● JOB ITEM
Although the entries contain pictures, write out only their text, exactly as it stands.

Object boundary polygons
Content starts
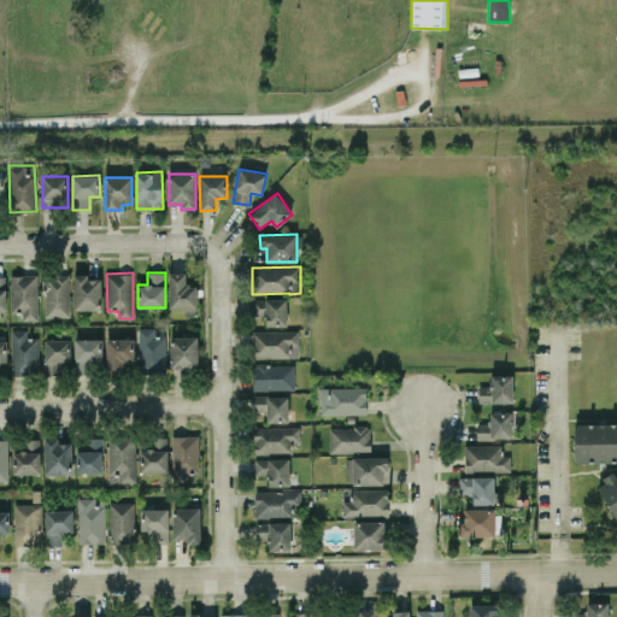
[(169,307),(197,307),(197,285),(186,285),(186,272),(170,272),(169,307)]
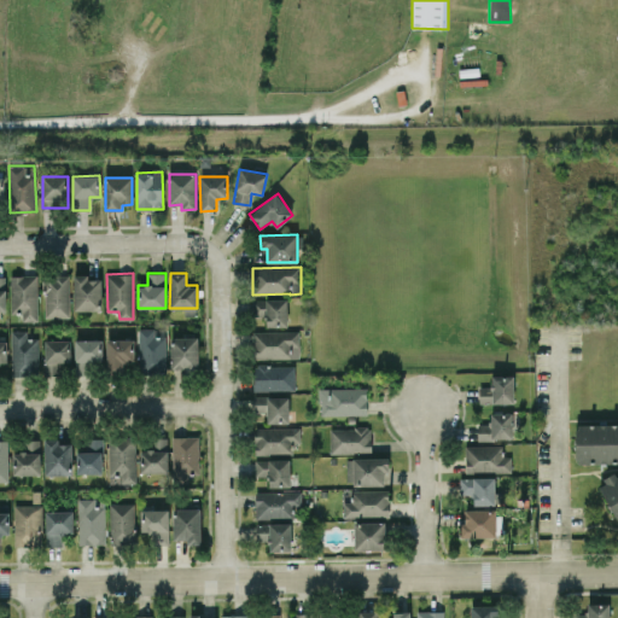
[(10,275),(12,313),(22,313),(23,321),(39,320),(36,274),(10,275)]
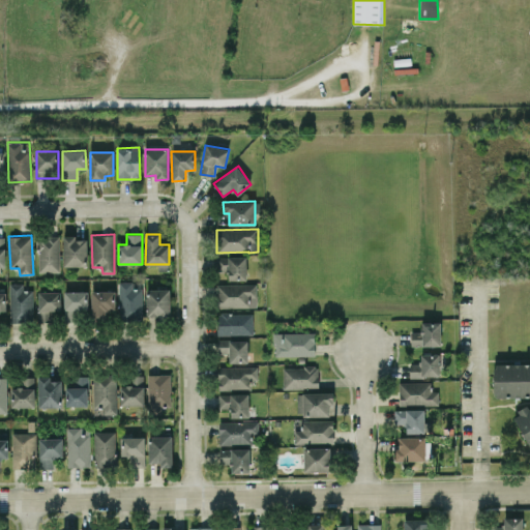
[(87,239),(76,239),(76,235),(63,236),(63,266),(87,266),(87,239)]
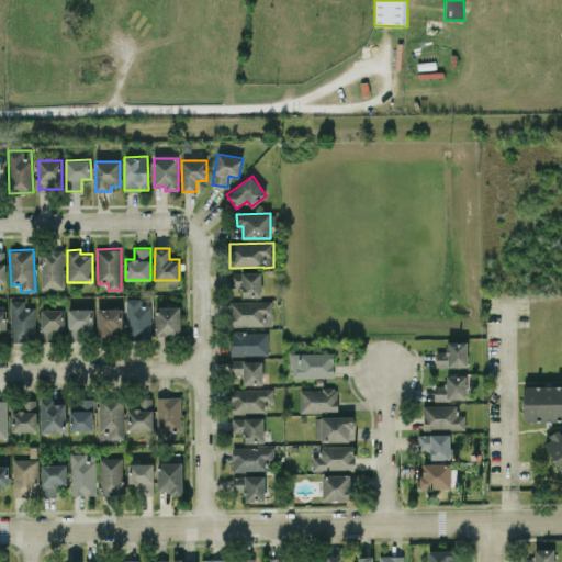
[(64,288),(63,250),(40,250),(41,289),(64,288)]
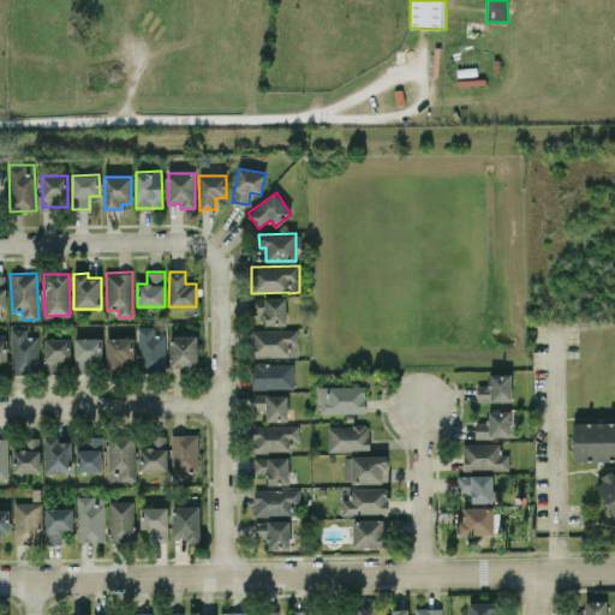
[(286,297),(252,298),(252,315),(266,314),(266,324),(287,324),(286,297)]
Content ends
● OUTPUT FOR THIS EXERCISE
[(169,307),(197,307),(197,285),(186,285),(186,272),(170,272),(169,307)]
[(10,275),(12,313),(22,313),(23,321),(39,320),(36,274),(10,275)]
[(87,239),(76,239),(76,235),(63,236),(63,266),(87,266),(87,239)]
[(64,288),(63,250),(40,250),(41,289),(64,288)]
[(286,297),(252,298),(252,315),(266,314),(266,324),(287,324),(286,297)]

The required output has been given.